## Task brief
The expected output is exactly the lines below, starting at the line with "D1: LED orange" and ending at the line with "R14: 75k (GND, IN2) -> 75k (IN2, VCC)", both included; no other line belongs in it.

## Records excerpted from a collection
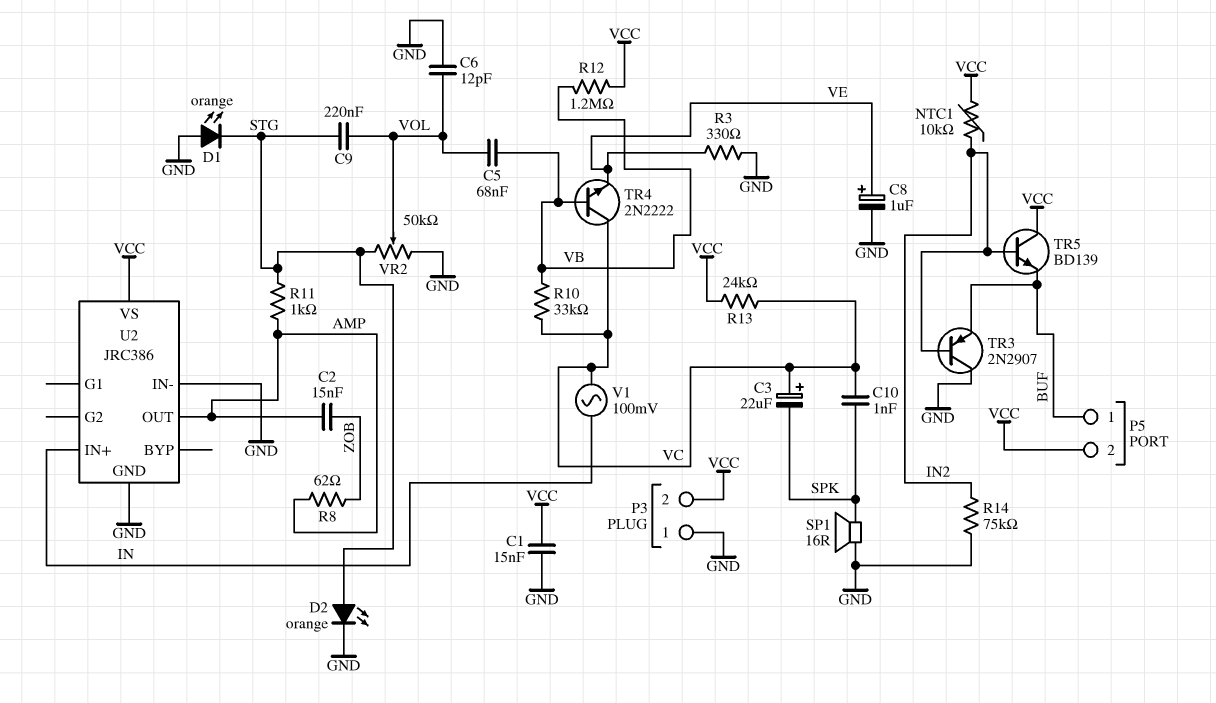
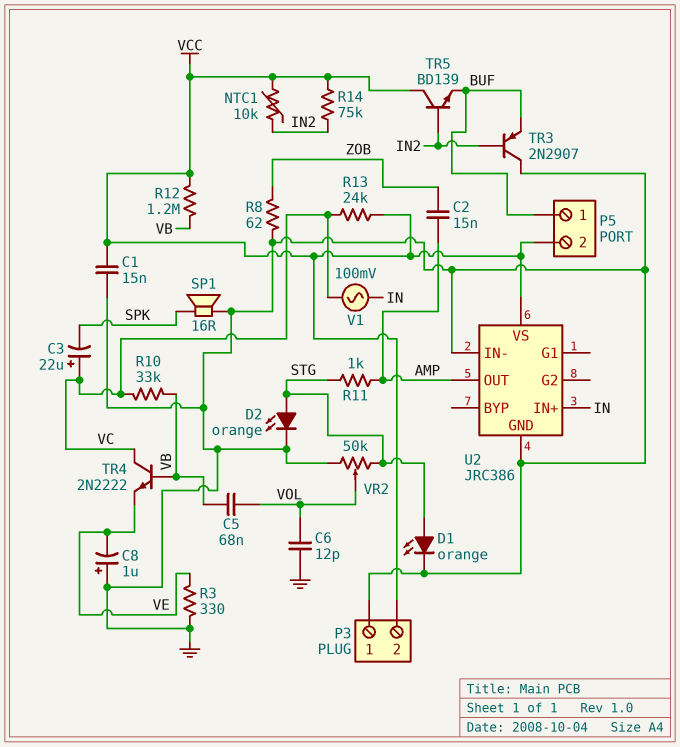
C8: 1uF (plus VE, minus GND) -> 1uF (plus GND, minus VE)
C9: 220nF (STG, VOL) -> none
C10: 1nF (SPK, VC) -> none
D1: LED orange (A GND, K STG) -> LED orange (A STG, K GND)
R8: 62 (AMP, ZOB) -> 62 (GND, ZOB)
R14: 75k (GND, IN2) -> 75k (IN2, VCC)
--
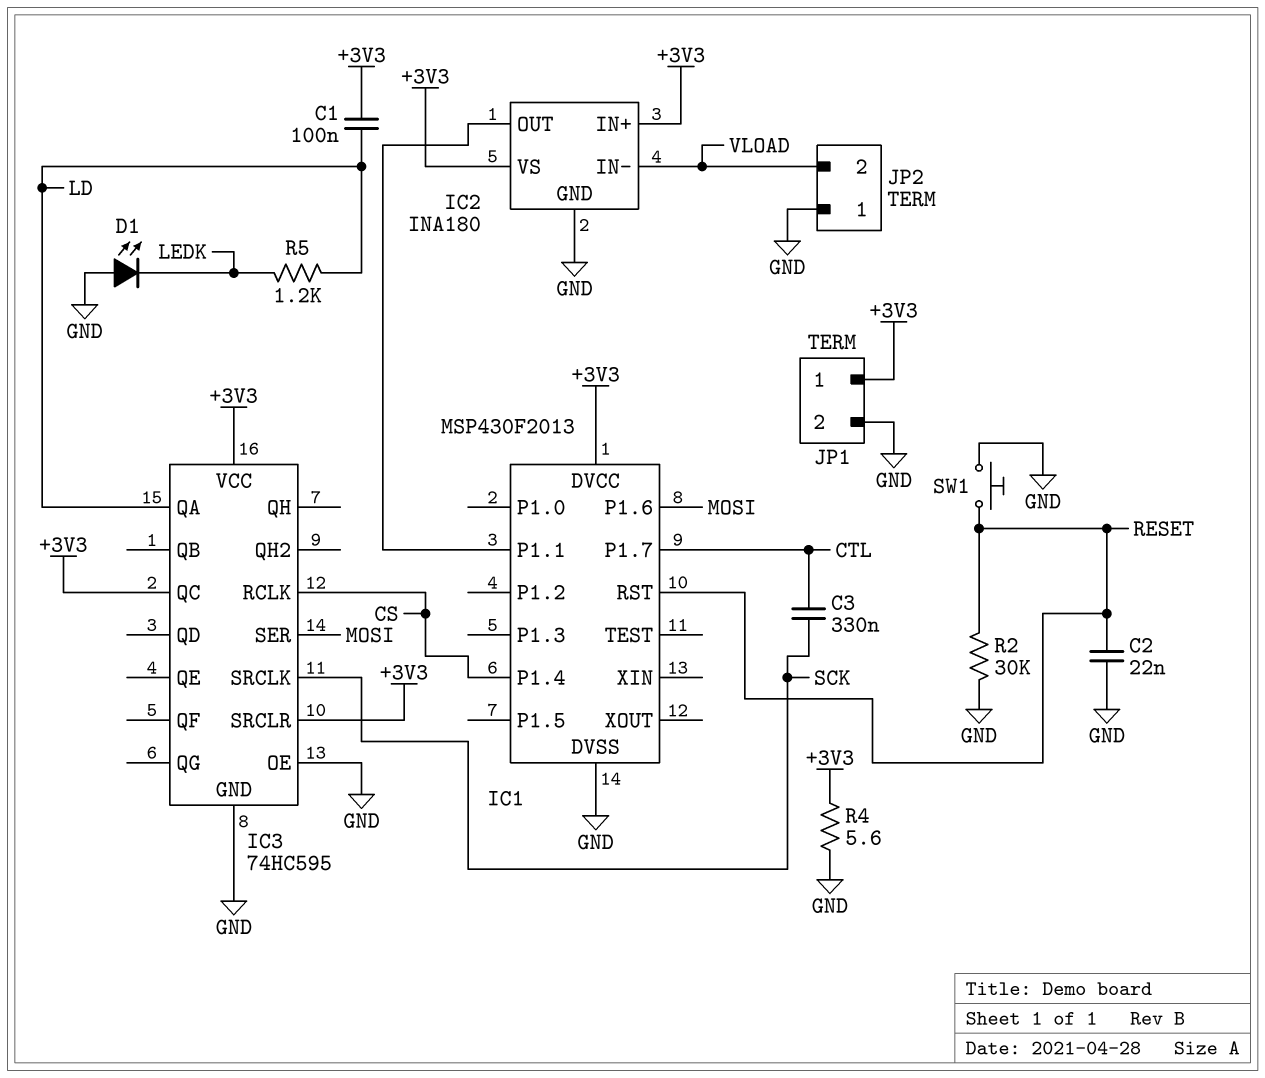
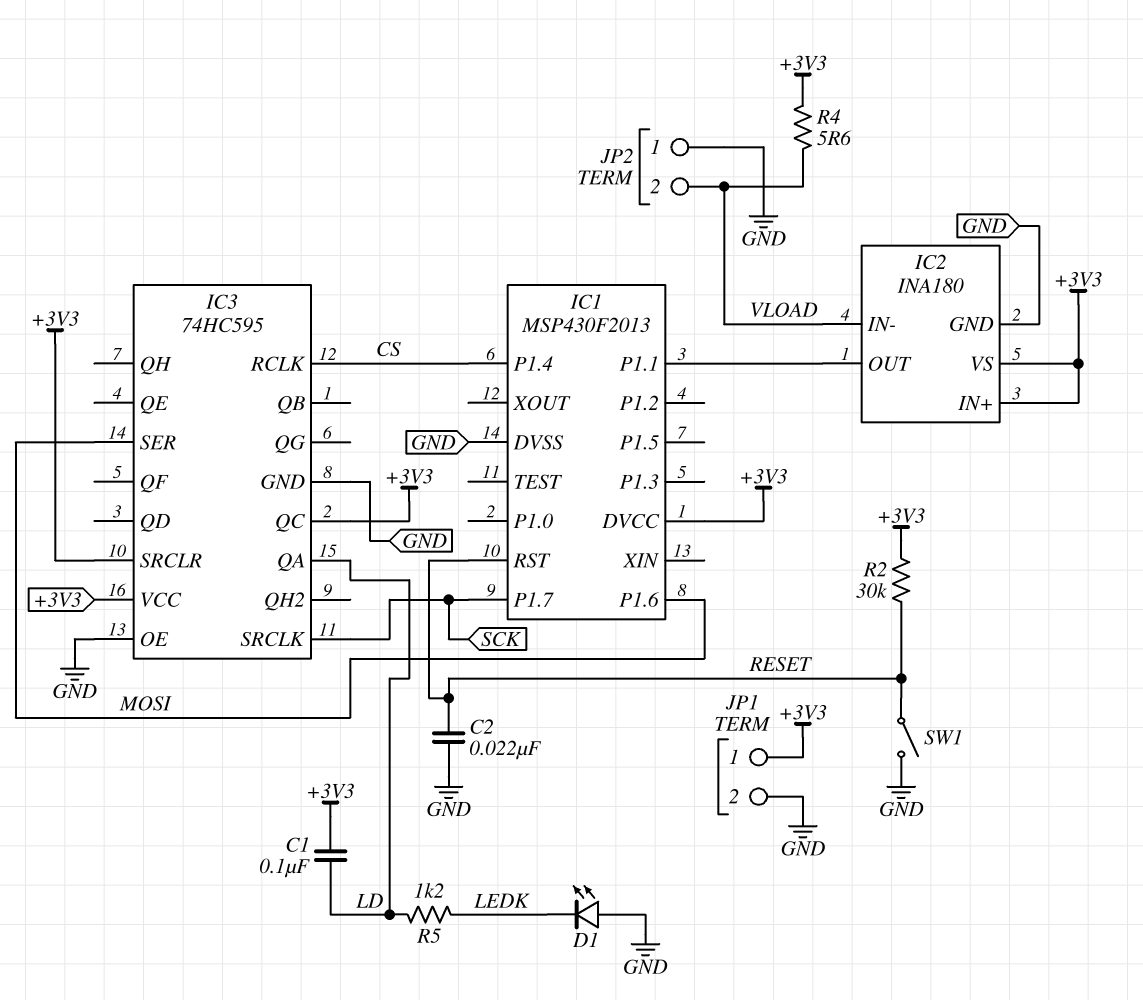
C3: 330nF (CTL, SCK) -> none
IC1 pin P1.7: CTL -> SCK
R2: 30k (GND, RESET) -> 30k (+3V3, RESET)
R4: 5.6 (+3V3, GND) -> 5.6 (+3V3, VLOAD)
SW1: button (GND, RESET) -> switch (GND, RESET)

## Written response
D1: LED orange (A GND, K STG) -> LED orange (A STG, K GND)
R8: 62 (AMP, ZOB) -> 62 (GND, ZOB)
R14: 75k (GND, IN2) -> 75k (IN2, VCC)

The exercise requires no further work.